#### Data for processing

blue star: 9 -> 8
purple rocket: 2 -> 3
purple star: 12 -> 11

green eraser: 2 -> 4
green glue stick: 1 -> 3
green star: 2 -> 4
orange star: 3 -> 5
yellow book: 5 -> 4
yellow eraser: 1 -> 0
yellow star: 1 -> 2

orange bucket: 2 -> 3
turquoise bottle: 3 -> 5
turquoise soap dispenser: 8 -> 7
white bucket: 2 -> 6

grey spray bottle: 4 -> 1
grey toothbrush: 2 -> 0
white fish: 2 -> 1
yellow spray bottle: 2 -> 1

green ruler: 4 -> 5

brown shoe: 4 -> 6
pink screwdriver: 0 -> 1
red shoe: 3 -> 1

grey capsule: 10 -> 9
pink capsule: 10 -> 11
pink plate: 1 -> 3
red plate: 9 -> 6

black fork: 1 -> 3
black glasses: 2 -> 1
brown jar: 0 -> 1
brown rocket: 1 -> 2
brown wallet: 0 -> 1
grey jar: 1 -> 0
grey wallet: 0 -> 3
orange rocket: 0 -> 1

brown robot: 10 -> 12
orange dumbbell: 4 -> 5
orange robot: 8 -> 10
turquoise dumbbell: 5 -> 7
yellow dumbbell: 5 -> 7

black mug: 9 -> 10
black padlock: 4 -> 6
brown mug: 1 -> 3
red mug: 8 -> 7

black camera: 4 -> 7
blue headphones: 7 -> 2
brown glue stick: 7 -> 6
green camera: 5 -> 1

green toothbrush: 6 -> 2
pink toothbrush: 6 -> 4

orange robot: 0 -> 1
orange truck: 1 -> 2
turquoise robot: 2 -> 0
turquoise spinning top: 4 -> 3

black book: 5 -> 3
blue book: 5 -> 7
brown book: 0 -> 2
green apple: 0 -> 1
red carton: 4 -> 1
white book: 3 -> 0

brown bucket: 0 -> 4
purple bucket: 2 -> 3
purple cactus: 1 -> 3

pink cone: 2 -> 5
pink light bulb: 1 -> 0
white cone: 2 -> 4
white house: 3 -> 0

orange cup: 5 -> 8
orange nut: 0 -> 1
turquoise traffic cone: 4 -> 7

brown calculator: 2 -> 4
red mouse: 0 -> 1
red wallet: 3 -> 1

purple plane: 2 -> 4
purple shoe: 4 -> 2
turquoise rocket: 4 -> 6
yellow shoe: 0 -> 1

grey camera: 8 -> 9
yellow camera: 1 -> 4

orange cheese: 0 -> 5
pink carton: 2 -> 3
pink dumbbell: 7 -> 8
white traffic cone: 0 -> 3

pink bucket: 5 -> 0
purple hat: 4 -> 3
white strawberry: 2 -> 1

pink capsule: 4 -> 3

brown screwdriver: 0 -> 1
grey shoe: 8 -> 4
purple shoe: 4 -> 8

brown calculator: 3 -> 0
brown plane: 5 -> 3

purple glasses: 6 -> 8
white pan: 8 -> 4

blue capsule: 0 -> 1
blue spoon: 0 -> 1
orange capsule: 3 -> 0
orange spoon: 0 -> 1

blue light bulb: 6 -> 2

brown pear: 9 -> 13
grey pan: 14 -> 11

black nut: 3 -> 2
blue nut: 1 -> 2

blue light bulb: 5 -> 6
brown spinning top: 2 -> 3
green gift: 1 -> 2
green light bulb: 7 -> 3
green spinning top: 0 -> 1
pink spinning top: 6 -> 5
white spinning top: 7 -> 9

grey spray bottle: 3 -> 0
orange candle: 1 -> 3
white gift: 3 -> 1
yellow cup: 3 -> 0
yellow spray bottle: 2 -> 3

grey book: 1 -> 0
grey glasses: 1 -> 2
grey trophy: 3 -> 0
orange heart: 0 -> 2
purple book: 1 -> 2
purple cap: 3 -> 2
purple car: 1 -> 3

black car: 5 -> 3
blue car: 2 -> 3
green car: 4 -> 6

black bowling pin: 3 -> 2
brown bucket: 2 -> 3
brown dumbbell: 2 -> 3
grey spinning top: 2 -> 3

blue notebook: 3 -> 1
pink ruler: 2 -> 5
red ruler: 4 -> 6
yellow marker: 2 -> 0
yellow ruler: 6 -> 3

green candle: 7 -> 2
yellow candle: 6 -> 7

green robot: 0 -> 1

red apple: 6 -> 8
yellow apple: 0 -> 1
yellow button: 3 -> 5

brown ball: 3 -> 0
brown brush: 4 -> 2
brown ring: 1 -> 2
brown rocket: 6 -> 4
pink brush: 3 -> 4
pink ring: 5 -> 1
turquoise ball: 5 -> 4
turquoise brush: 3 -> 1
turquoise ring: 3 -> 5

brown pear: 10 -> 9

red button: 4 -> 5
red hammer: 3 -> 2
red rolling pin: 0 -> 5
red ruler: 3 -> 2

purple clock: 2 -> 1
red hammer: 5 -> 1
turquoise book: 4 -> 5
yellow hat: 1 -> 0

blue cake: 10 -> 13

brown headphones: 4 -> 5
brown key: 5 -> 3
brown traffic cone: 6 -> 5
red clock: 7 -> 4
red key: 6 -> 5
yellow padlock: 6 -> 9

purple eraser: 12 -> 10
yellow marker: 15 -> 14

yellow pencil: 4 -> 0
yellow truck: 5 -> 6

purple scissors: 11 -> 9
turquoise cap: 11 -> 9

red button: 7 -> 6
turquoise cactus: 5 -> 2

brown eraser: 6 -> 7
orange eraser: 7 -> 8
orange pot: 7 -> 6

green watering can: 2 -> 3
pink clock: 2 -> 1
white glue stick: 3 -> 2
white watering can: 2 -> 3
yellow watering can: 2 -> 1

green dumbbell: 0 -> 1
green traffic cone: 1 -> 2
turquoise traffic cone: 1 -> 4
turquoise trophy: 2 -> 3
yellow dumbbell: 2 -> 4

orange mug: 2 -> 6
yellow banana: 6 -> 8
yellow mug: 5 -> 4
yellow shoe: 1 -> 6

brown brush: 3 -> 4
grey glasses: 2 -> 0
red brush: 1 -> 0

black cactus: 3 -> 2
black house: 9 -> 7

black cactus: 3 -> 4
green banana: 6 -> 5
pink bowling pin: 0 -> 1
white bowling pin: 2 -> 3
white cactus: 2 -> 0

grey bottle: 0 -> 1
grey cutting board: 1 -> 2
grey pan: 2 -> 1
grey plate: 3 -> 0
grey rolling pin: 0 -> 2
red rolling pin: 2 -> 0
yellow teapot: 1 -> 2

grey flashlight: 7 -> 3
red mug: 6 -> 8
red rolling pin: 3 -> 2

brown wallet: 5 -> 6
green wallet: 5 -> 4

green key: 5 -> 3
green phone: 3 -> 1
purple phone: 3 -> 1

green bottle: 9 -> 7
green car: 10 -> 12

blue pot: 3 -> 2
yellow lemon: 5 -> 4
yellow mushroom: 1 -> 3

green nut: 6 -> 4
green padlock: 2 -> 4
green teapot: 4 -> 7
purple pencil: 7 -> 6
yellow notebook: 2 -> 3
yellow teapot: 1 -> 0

########

[What you have to do]:
Transcribe the listing above verbatim.

[Exercise response]:
blue star: 9 -> 8
purple rocket: 2 -> 3
purple star: 12 -> 11

green eraser: 2 -> 4
green glue stick: 1 -> 3
green star: 2 -> 4
orange star: 3 -> 5
yellow book: 5 -> 4
yellow eraser: 1 -> 0
yellow star: 1 -> 2

orange bucket: 2 -> 3
turquoise bottle: 3 -> 5
turquoise soap dispenser: 8 -> 7
white bucket: 2 -> 6

grey spray bottle: 4 -> 1
grey toothbrush: 2 -> 0
white fish: 2 -> 1
yellow spray bottle: 2 -> 1

green ruler: 4 -> 5

brown shoe: 4 -> 6
pink screwdriver: 0 -> 1
red shoe: 3 -> 1

grey capsule: 10 -> 9
pink capsule: 10 -> 11
pink plate: 1 -> 3
red plate: 9 -> 6

black fork: 1 -> 3
black glasses: 2 -> 1
brown jar: 0 -> 1
brown rocket: 1 -> 2
brown wallet: 0 -> 1
grey jar: 1 -> 0
grey wallet: 0 -> 3
orange rocket: 0 -> 1

brown robot: 10 -> 12
orange dumbbell: 4 -> 5
orange robot: 8 -> 10
turquoise dumbbell: 5 -> 7
yellow dumbbell: 5 -> 7

black mug: 9 -> 10
black padlock: 4 -> 6
brown mug: 1 -> 3
red mug: 8 -> 7

black camera: 4 -> 7
blue headphones: 7 -> 2
brown glue stick: 7 -> 6
green camera: 5 -> 1

green toothbrush: 6 -> 2
pink toothbrush: 6 -> 4

orange robot: 0 -> 1
orange truck: 1 -> 2
turquoise robot: 2 -> 0
turquoise spinning top: 4 -> 3

black book: 5 -> 3
blue book: 5 -> 7
brown book: 0 -> 2
green apple: 0 -> 1
red carton: 4 -> 1
white book: 3 -> 0

brown bucket: 0 -> 4
purple bucket: 2 -> 3
purple cactus: 1 -> 3

pink cone: 2 -> 5
pink light bulb: 1 -> 0
white cone: 2 -> 4
white house: 3 -> 0

orange cup: 5 -> 8
orange nut: 0 -> 1
turquoise traffic cone: 4 -> 7

brown calculator: 2 -> 4
red mouse: 0 -> 1
red wallet: 3 -> 1

purple plane: 2 -> 4
purple shoe: 4 -> 2
turquoise rocket: 4 -> 6
yellow shoe: 0 -> 1

grey camera: 8 -> 9
yellow camera: 1 -> 4

orange cheese: 0 -> 5
pink carton: 2 -> 3
pink dumbbell: 7 -> 8
white traffic cone: 0 -> 3

pink bucket: 5 -> 0
purple hat: 4 -> 3
white strawberry: 2 -> 1

pink capsule: 4 -> 3

brown screwdriver: 0 -> 1
grey shoe: 8 -> 4
purple shoe: 4 -> 8

brown calculator: 3 -> 0
brown plane: 5 -> 3

purple glasses: 6 -> 8
white pan: 8 -> 4

blue capsule: 0 -> 1
blue spoon: 0 -> 1
orange capsule: 3 -> 0
orange spoon: 0 -> 1

blue light bulb: 6 -> 2

brown pear: 9 -> 13
grey pan: 14 -> 11

black nut: 3 -> 2
blue nut: 1 -> 2

blue light bulb: 5 -> 6
brown spinning top: 2 -> 3
green gift: 1 -> 2
green light bulb: 7 -> 3
green spinning top: 0 -> 1
pink spinning top: 6 -> 5
white spinning top: 7 -> 9

grey spray bottle: 3 -> 0
orange candle: 1 -> 3
white gift: 3 -> 1
yellow cup: 3 -> 0
yellow spray bottle: 2 -> 3

grey book: 1 -> 0
grey glasses: 1 -> 2
grey trophy: 3 -> 0
orange heart: 0 -> 2
purple book: 1 -> 2
purple cap: 3 -> 2
purple car: 1 -> 3

black car: 5 -> 3
blue car: 2 -> 3
green car: 4 -> 6

black bowling pin: 3 -> 2
brown bucket: 2 -> 3
brown dumbbell: 2 -> 3
grey spinning top: 2 -> 3

blue notebook: 3 -> 1
pink ruler: 2 -> 5
red ruler: 4 -> 6
yellow marker: 2 -> 0
yellow ruler: 6 -> 3

green candle: 7 -> 2
yellow candle: 6 -> 7

green robot: 0 -> 1

red apple: 6 -> 8
yellow apple: 0 -> 1
yellow button: 3 -> 5

brown ball: 3 -> 0
brown brush: 4 -> 2
brown ring: 1 -> 2
brown rocket: 6 -> 4
pink brush: 3 -> 4
pink ring: 5 -> 1
turquoise ball: 5 -> 4
turquoise brush: 3 -> 1
turquoise ring: 3 -> 5

brown pear: 10 -> 9

red button: 4 -> 5
red hammer: 3 -> 2
red rolling pin: 0 -> 5
red ruler: 3 -> 2

purple clock: 2 -> 1
red hammer: 5 -> 1
turquoise book: 4 -> 5
yellow hat: 1 -> 0

blue cake: 10 -> 13

brown headphones: 4 -> 5
brown key: 5 -> 3
brown traffic cone: 6 -> 5
red clock: 7 -> 4
red key: 6 -> 5
yellow padlock: 6 -> 9

purple eraser: 12 -> 10
yellow marker: 15 -> 14

yellow pencil: 4 -> 0
yellow truck: 5 -> 6

purple scissors: 11 -> 9
turquoise cap: 11 -> 9

red button: 7 -> 6
turquoise cactus: 5 -> 2

brown eraser: 6 -> 7
orange eraser: 7 -> 8
orange pot: 7 -> 6

green watering can: 2 -> 3
pink clock: 2 -> 1
white glue stick: 3 -> 2
white watering can: 2 -> 3
yellow watering can: 2 -> 1

green dumbbell: 0 -> 1
green traffic cone: 1 -> 2
turquoise traffic cone: 1 -> 4
turquoise trophy: 2 -> 3
yellow dumbbell: 2 -> 4

orange mug: 2 -> 6
yellow banana: 6 -> 8
yellow mug: 5 -> 4
yellow shoe: 1 -> 6

brown brush: 3 -> 4
grey glasses: 2 -> 0
red brush: 1 -> 0

black cactus: 3 -> 2
black house: 9 -> 7

black cactus: 3 -> 4
green banana: 6 -> 5
pink bowling pin: 0 -> 1
white bowling pin: 2 -> 3
white cactus: 2 -> 0

grey bottle: 0 -> 1
grey cutting board: 1 -> 2
grey pan: 2 -> 1
grey plate: 3 -> 0
grey rolling pin: 0 -> 2
red rolling pin: 2 -> 0
yellow teapot: 1 -> 2

grey flashlight: 7 -> 3
red mug: 6 -> 8
red rolling pin: 3 -> 2

brown wallet: 5 -> 6
green wallet: 5 -> 4

green key: 5 -> 3
green phone: 3 -> 1
purple phone: 3 -> 1

green bottle: 9 -> 7
green car: 10 -> 12

blue pot: 3 -> 2
yellow lemon: 5 -> 4
yellow mushroom: 1 -> 3

green nut: 6 -> 4
green padlock: 2 -> 4
green teapot: 4 -> 7
purple pencil: 7 -> 6
yellow notebook: 2 -> 3
yellow teapot: 1 -> 0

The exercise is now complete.